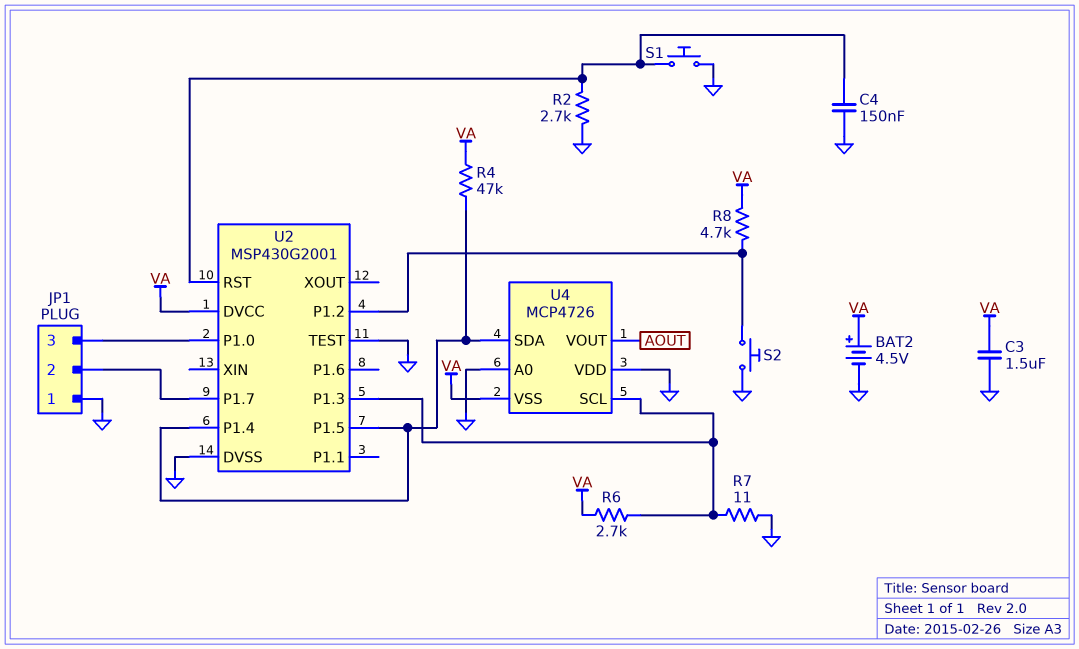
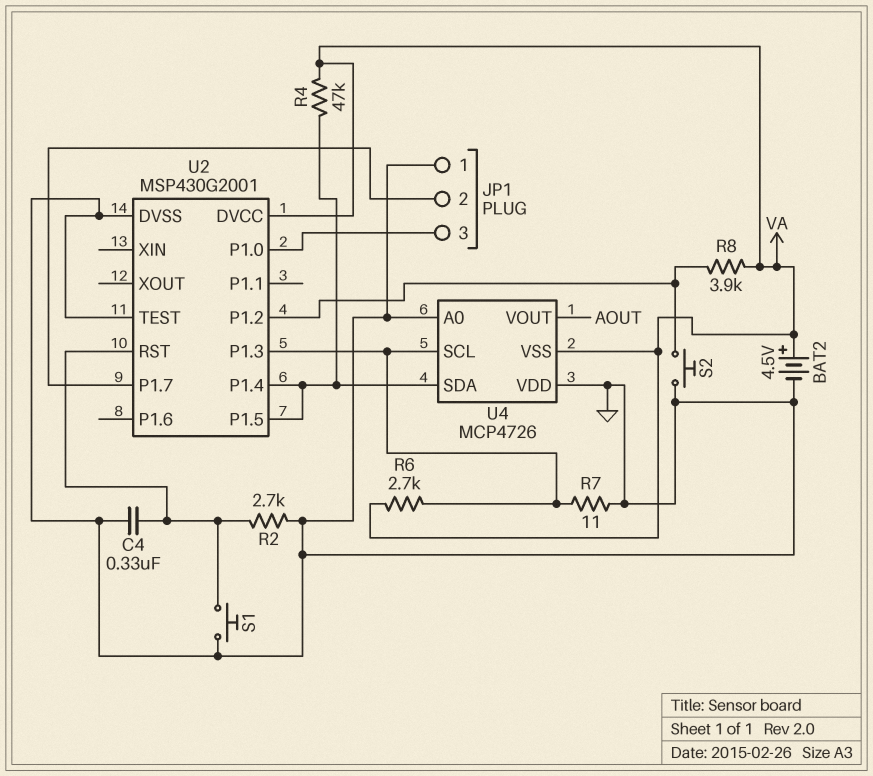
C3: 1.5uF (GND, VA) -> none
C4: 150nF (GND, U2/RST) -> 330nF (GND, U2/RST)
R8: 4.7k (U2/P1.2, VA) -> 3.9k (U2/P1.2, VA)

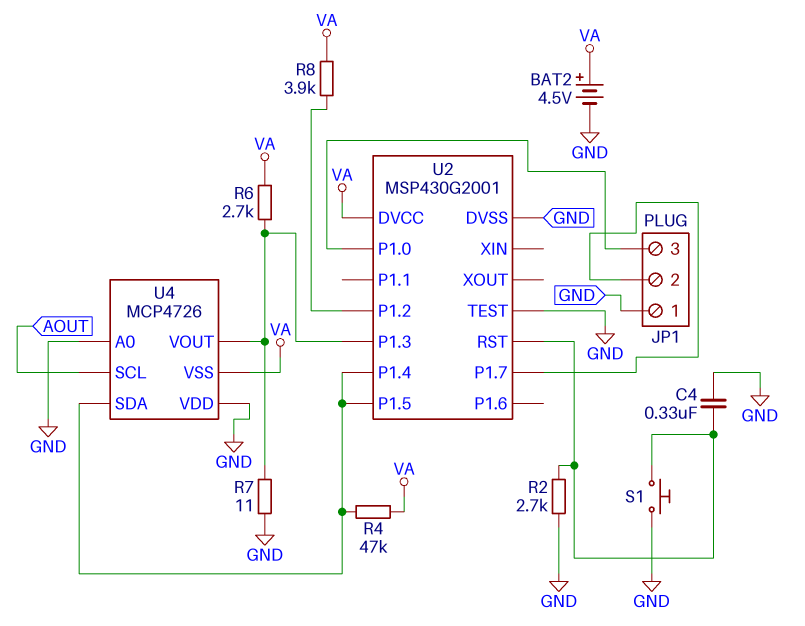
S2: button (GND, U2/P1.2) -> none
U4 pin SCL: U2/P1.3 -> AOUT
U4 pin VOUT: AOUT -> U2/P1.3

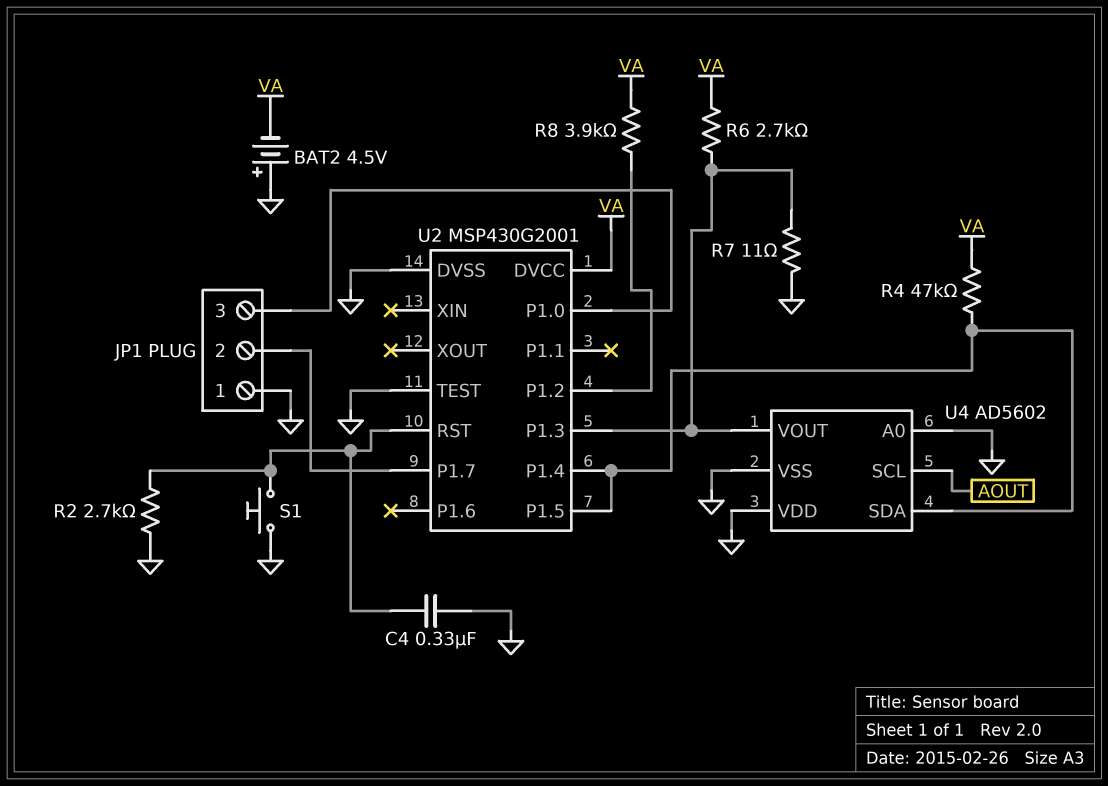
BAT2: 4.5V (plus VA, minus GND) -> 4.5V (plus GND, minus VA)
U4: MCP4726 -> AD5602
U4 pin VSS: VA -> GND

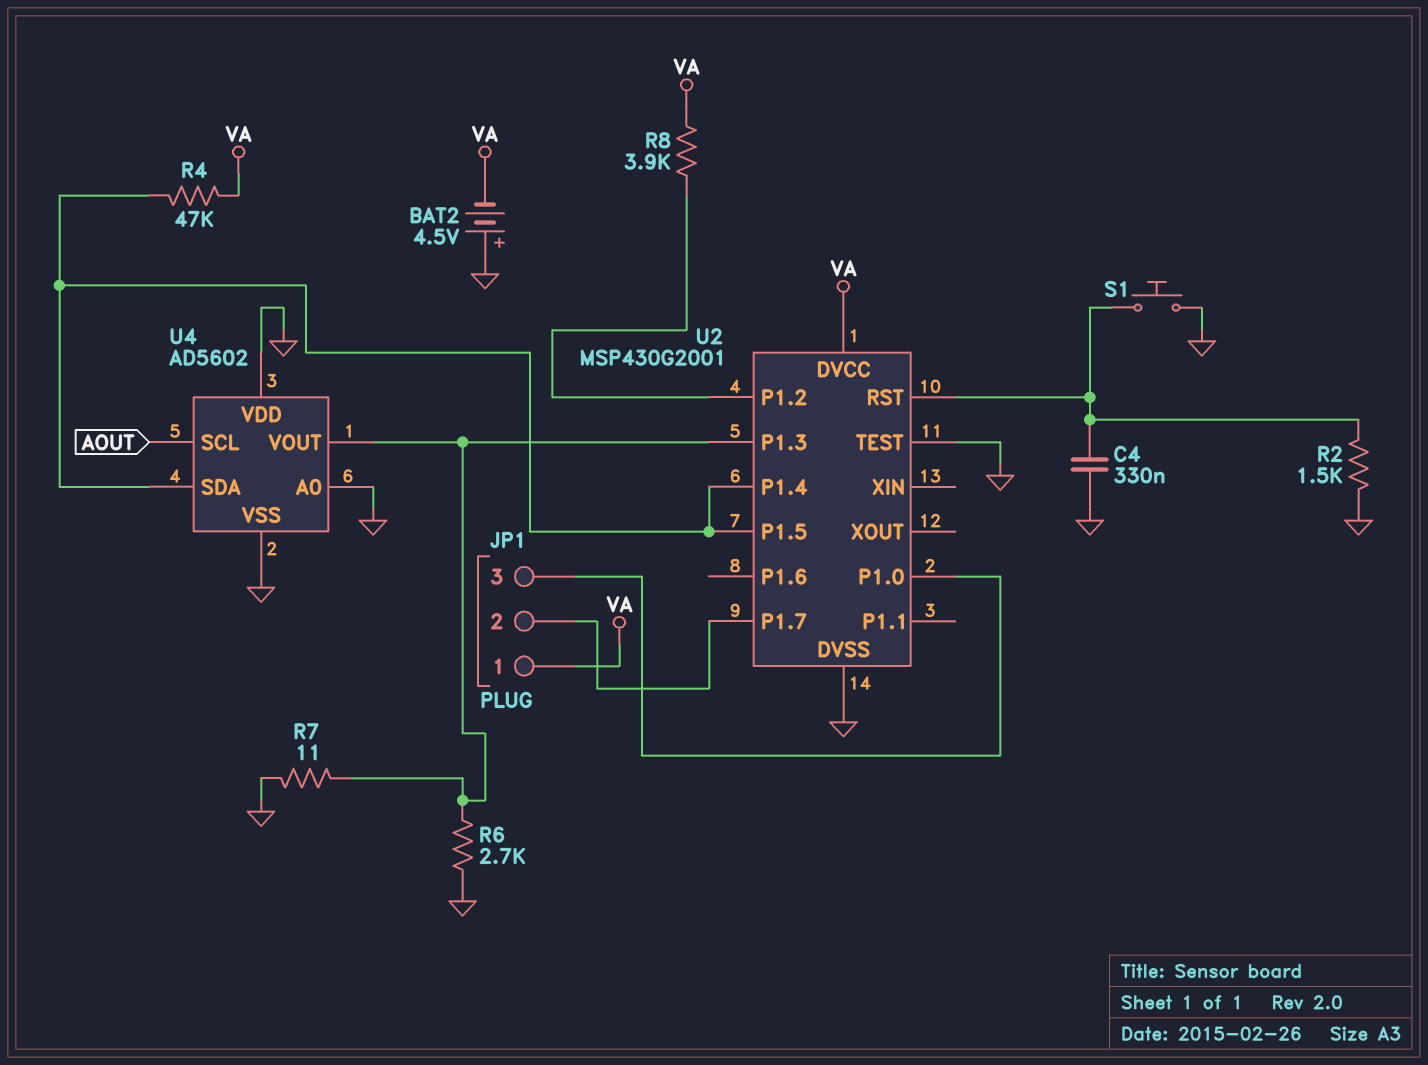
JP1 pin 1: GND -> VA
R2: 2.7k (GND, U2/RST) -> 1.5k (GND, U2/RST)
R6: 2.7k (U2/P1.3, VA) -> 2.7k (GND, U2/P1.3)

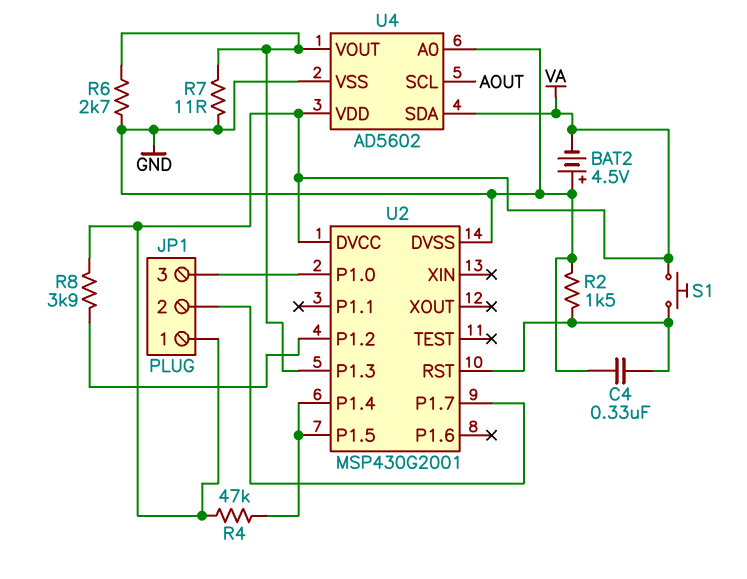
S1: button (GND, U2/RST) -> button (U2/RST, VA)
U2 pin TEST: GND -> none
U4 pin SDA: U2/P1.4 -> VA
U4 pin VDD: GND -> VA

☆ ☆ ☆ ☆ ☆ ☆ ☆

Task prompt:
What is needed is an exact repeat of every entry above, with the pictures left out.

Task output:
C3: 1.5uF (GND, VA) -> none
C4: 150nF (GND, U2/RST) -> 330nF (GND, U2/RST)
R8: 4.7k (U2/P1.2, VA) -> 3.9k (U2/P1.2, VA)

S2: button (GND, U2/P1.2) -> none
U4 pin SCL: U2/P1.3 -> AOUT
U4 pin VOUT: AOUT -> U2/P1.3

BAT2: 4.5V (plus VA, minus GND) -> 4.5V (plus GND, minus VA)
U4: MCP4726 -> AD5602
U4 pin VSS: VA -> GND

JP1 pin 1: GND -> VA
R2: 2.7k (GND, U2/RST) -> 1.5k (GND, U2/RST)
R6: 2.7k (U2/P1.3, VA) -> 2.7k (GND, U2/P1.3)

S1: button (GND, U2/RST) -> button (U2/RST, VA)
U2 pin TEST: GND -> none
U4 pin SDA: U2/P1.4 -> VA
U4 pin VDD: GND -> VA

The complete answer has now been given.